(Available records)
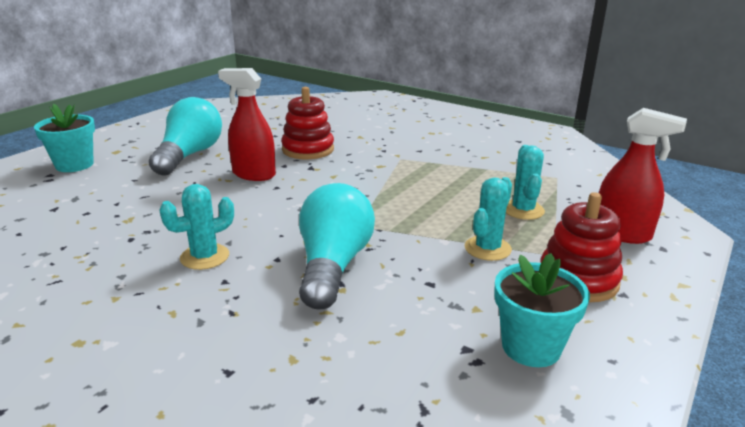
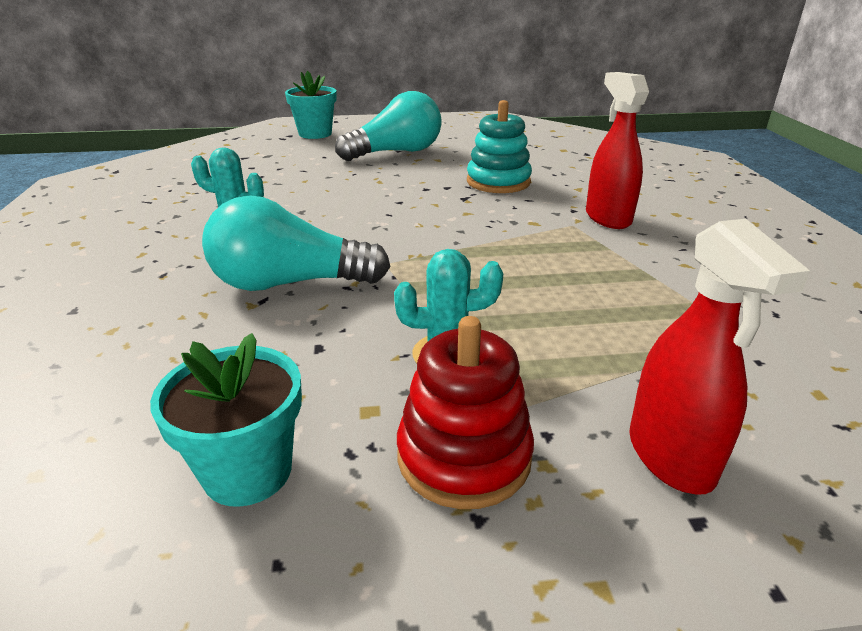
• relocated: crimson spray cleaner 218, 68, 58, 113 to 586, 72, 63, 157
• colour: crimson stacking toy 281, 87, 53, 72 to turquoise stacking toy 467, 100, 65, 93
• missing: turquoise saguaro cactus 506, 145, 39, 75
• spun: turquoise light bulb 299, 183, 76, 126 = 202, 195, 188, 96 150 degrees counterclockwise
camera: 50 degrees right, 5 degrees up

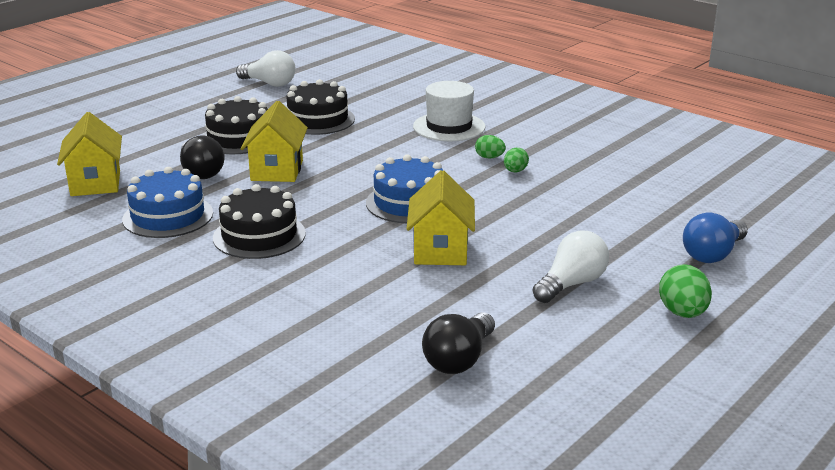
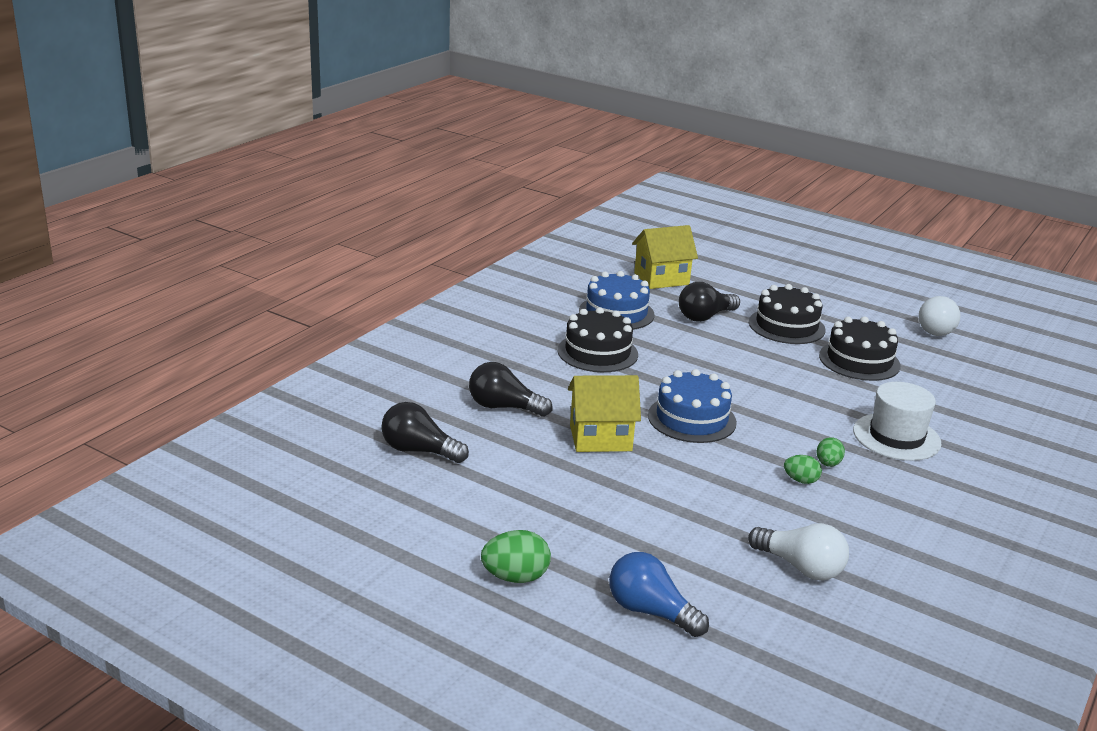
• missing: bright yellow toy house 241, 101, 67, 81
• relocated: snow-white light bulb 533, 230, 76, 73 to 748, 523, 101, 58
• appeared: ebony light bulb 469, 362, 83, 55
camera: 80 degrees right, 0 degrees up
(End Available records)
(Available records)
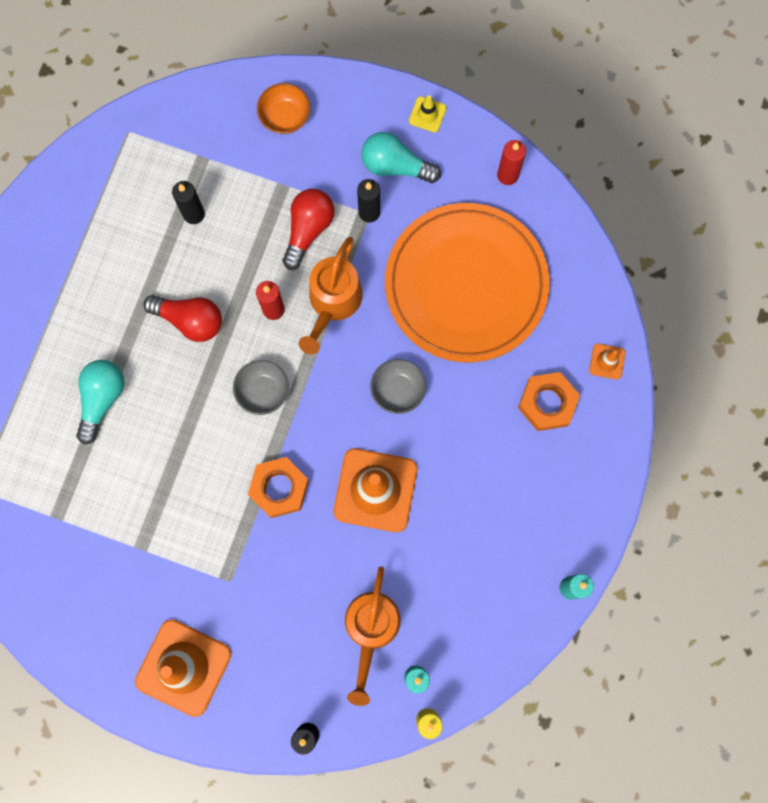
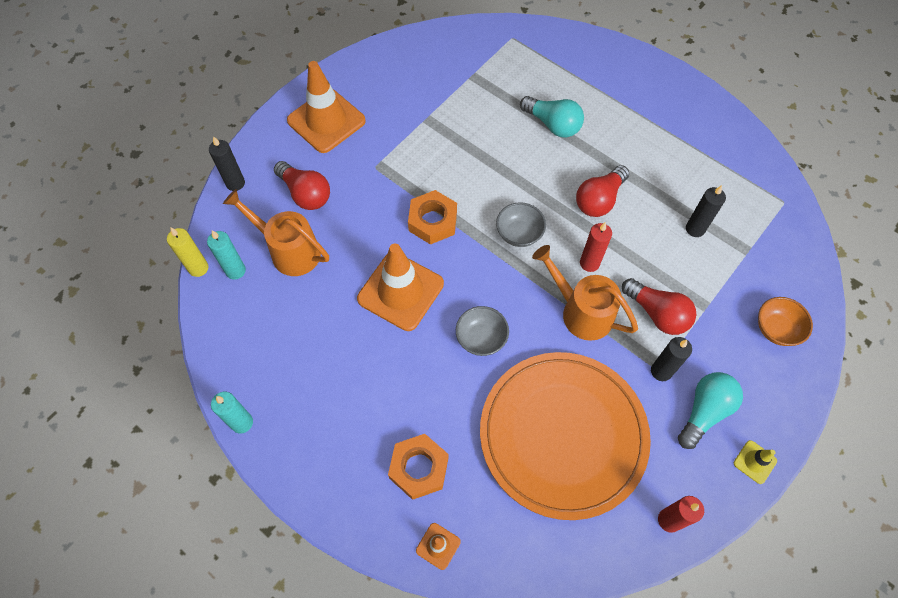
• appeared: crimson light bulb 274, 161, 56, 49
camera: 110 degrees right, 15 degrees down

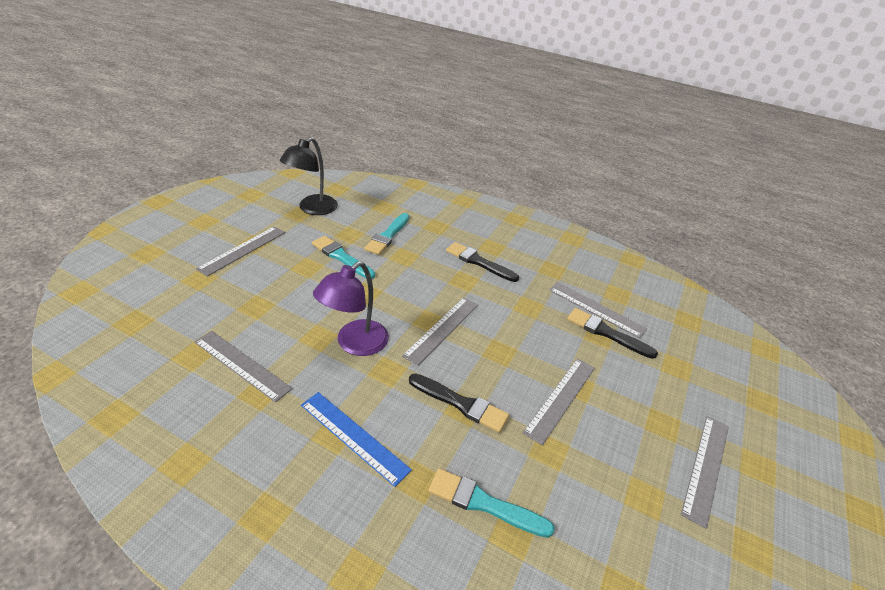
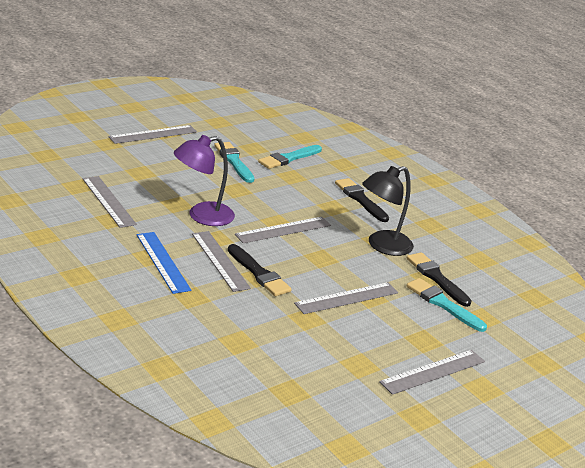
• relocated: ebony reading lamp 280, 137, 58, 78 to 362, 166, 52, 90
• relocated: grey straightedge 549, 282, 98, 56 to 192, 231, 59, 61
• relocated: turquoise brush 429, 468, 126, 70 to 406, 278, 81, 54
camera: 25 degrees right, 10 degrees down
(End Available records)
Please give again the lines above between the line holding "362, 83, 55" and the line holding "camera: 80 degrees right, 0 degrees up", inclusive, exactly as they are and with nothing added.

● Solution to the exercise:
• appeared: ebony light bulb 469, 362, 83, 55
camera: 80 degrees right, 0 degrees up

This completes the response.